Input records section start

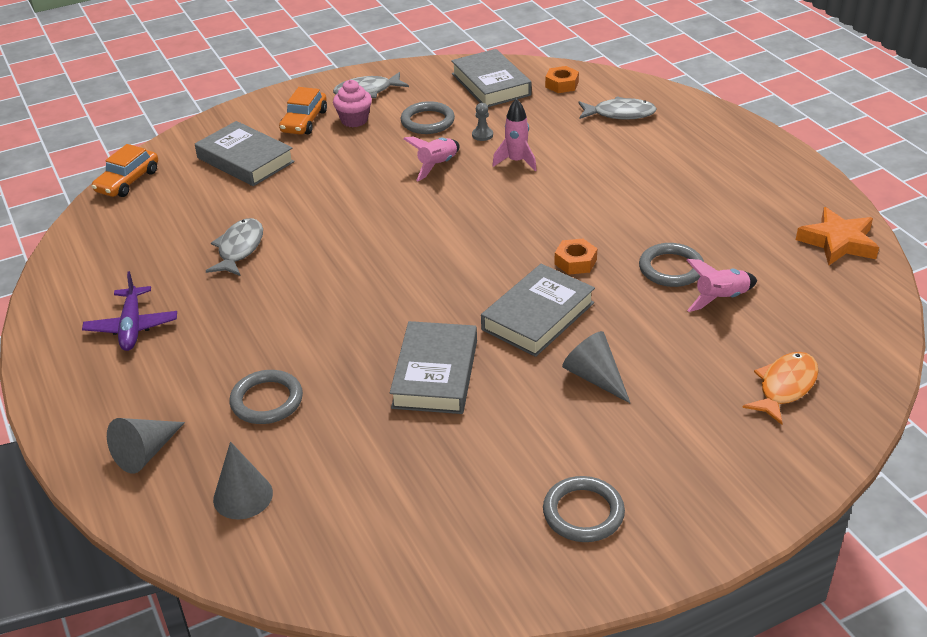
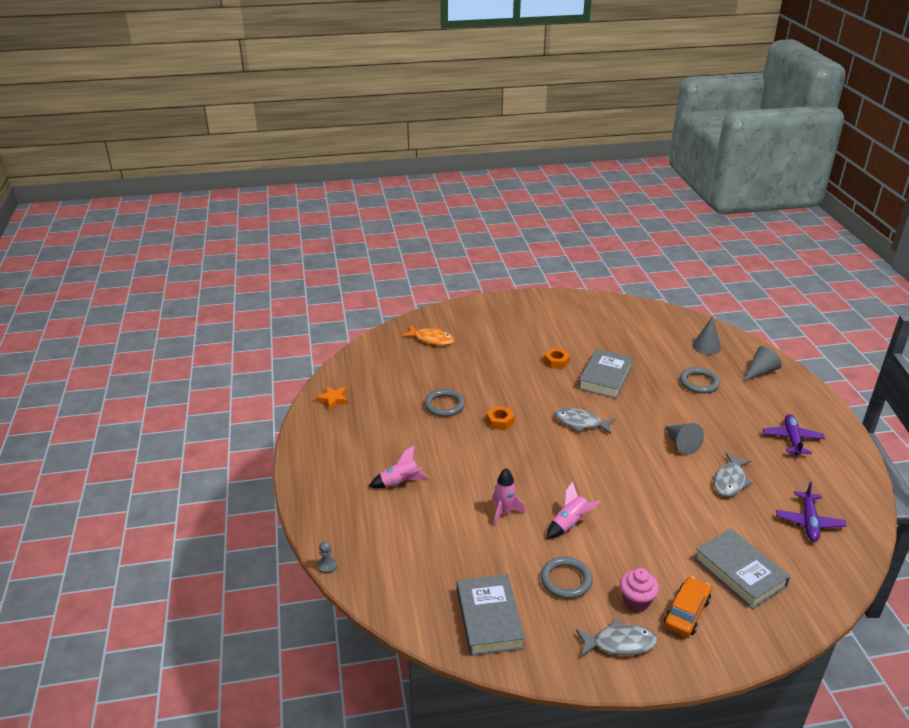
camera: 165 degrees left, 5 degrees down
orange car [92,144,158,197] -> none
grey pawn [472,103,493,141] -> grey pawn moved to [317,541,337,574]
grey book [481,264,595,357] -> none
grey ring [543,476,625,542] -> none
orange nut [545,66,579,93] -> orange nut moved to [544,349,570,369]
grey cone [562,331,631,404] -> grey cone moved to [665,423,704,455]
grey fish [578,96,657,120] -> grey fish moved to [554,408,615,434]
pink rocket [686,259,757,312] -> pink rocket moved to [369,446,429,488]
orange fish [742,352,819,425] -> orange fish turned 120 degrees counterclockwise [402,326,455,345]
orange star [796,207,879,265] -> orange star [316,386,348,410], size x0.64
none -> purple plane [776,481,846,542]

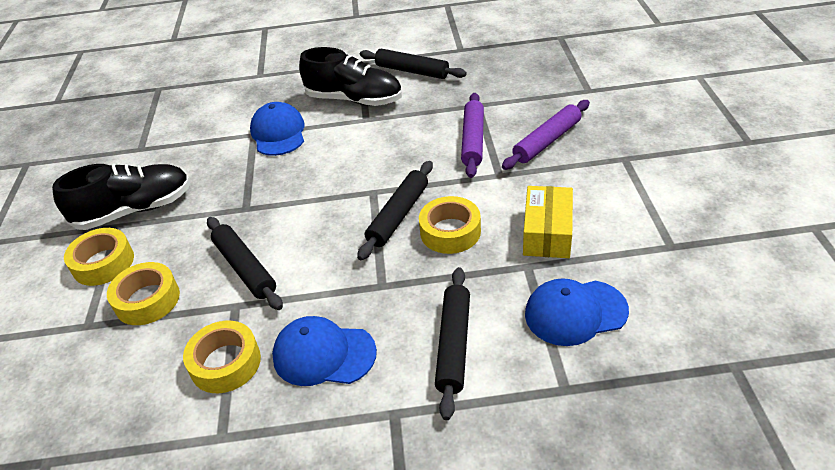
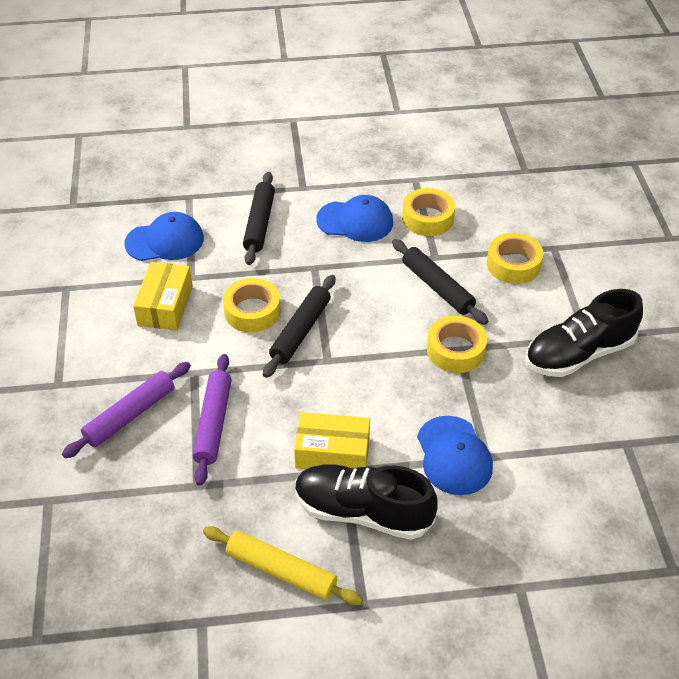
camera: 175 degrees right, 5 degrees up
yellow tape [64,228,134,286] -> yellow tape moved to [427,316,487,373]
black rolling pin [360,49,467,79] -> yellow rolling pin [203,526,363,606]
none -> yellow box [294,412,370,469]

Input records section end

- **Job**:
Give back the material word for word, without images.

- **Answer for this exercise**:
camera: 165 degrees left, 5 degrees down
orange car [92,144,158,197] -> none
grey pawn [472,103,493,141] -> grey pawn moved to [317,541,337,574]
grey book [481,264,595,357] -> none
grey ring [543,476,625,542] -> none
orange nut [545,66,579,93] -> orange nut moved to [544,349,570,369]
grey cone [562,331,631,404] -> grey cone moved to [665,423,704,455]
grey fish [578,96,657,120] -> grey fish moved to [554,408,615,434]
pink rocket [686,259,757,312] -> pink rocket moved to [369,446,429,488]
orange fish [742,352,819,425] -> orange fish turned 120 degrees counterclockwise [402,326,455,345]
orange star [796,207,879,265] -> orange star [316,386,348,410], size x0.64
none -> purple plane [776,481,846,542]

camera: 175 degrees right, 5 degrees up
yellow tape [64,228,134,286] -> yellow tape moved to [427,316,487,373]
black rolling pin [360,49,467,79] -> yellow rolling pin [203,526,363,606]
none -> yellow box [294,412,370,469]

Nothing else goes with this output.